[Listed entries]

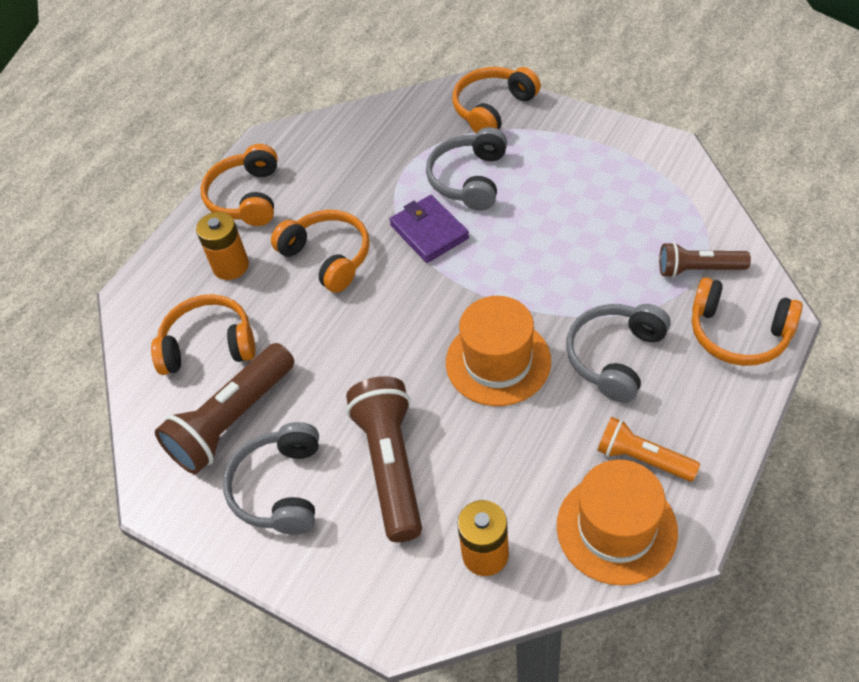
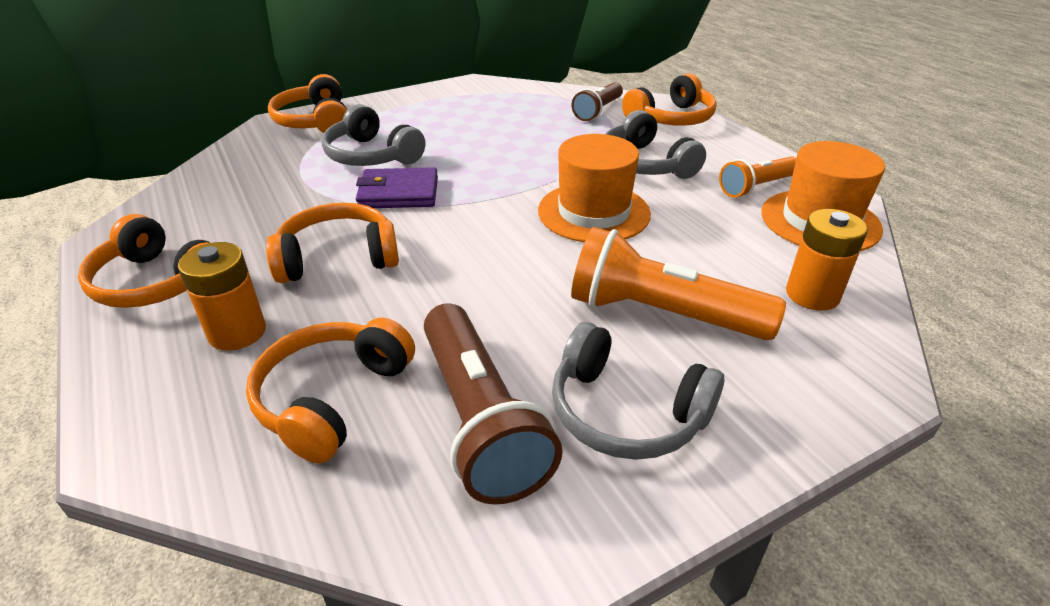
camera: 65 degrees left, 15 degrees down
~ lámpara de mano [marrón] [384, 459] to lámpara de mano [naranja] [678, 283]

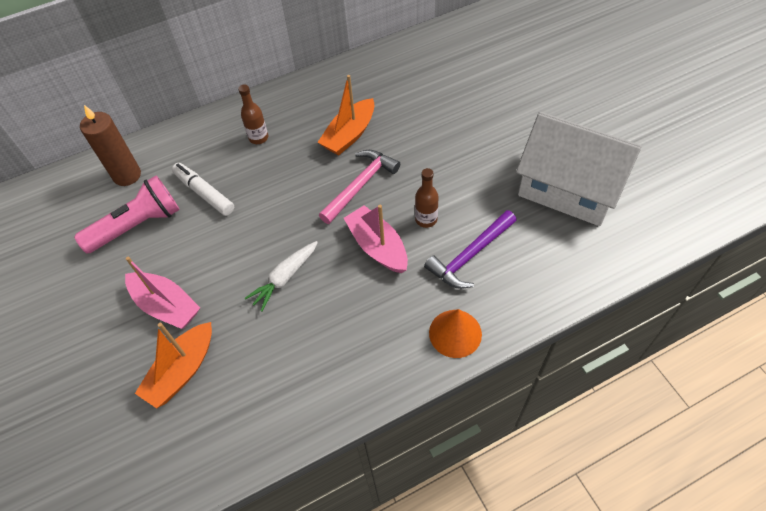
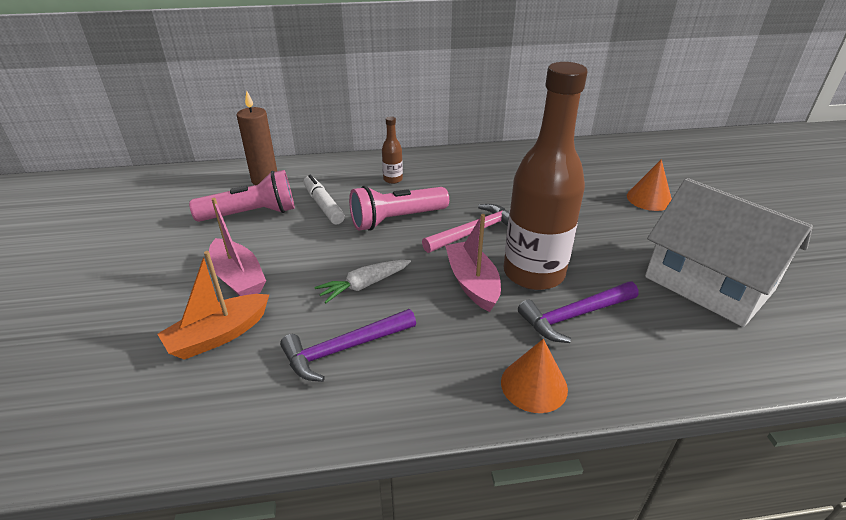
camera: 15 degrees right, 20 degrees down
- barco [naranja] [346, 115]
~ botella [marrón] [427, 198] = [545, 176] x2.48
+ cono [naranja] [649, 185]
+ lámpara de mano [rosa] [399, 208]
+ martillo [morado] [348, 345]

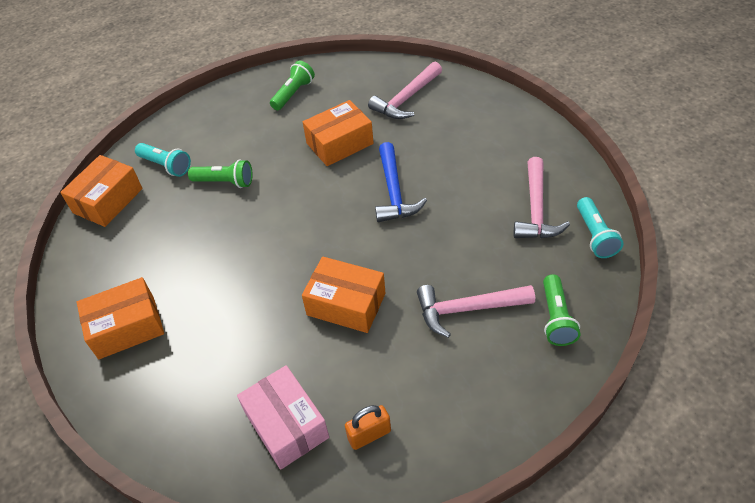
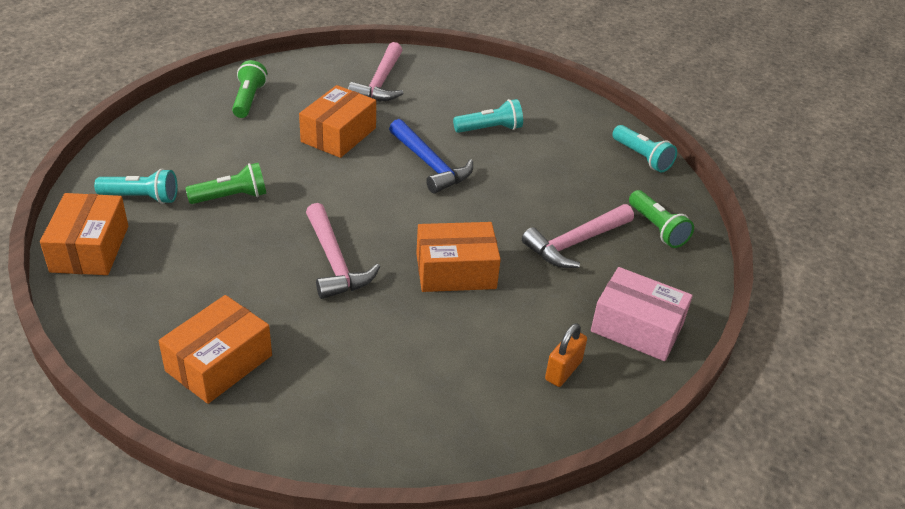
camera: 35 degrees left, 10 degrees down
~ martillo [rosa] [542, 197] to [343, 251]
~ caja [rosa] [283, 417] to [642, 314]
+ lámpara de mano [turquesa] [488, 116]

[/Listed entries]

▶ What this task involves
Would you return the data above exactly as written, minus the images?

▶ Reply to the task
camera: 65 degrees left, 15 degrees down
~ lámpara de mano [marrón] [384, 459] to lámpara de mano [naranja] [678, 283]

camera: 15 degrees right, 20 degrees down
- barco [naranja] [346, 115]
~ botella [marrón] [427, 198] = [545, 176] x2.48
+ cono [naranja] [649, 185]
+ lámpara de mano [rosa] [399, 208]
+ martillo [morado] [348, 345]

camera: 35 degrees left, 10 degrees down
~ martillo [rosa] [542, 197] to [343, 251]
~ caja [rosa] [283, 417] to [642, 314]
+ lámpara de mano [turquesa] [488, 116]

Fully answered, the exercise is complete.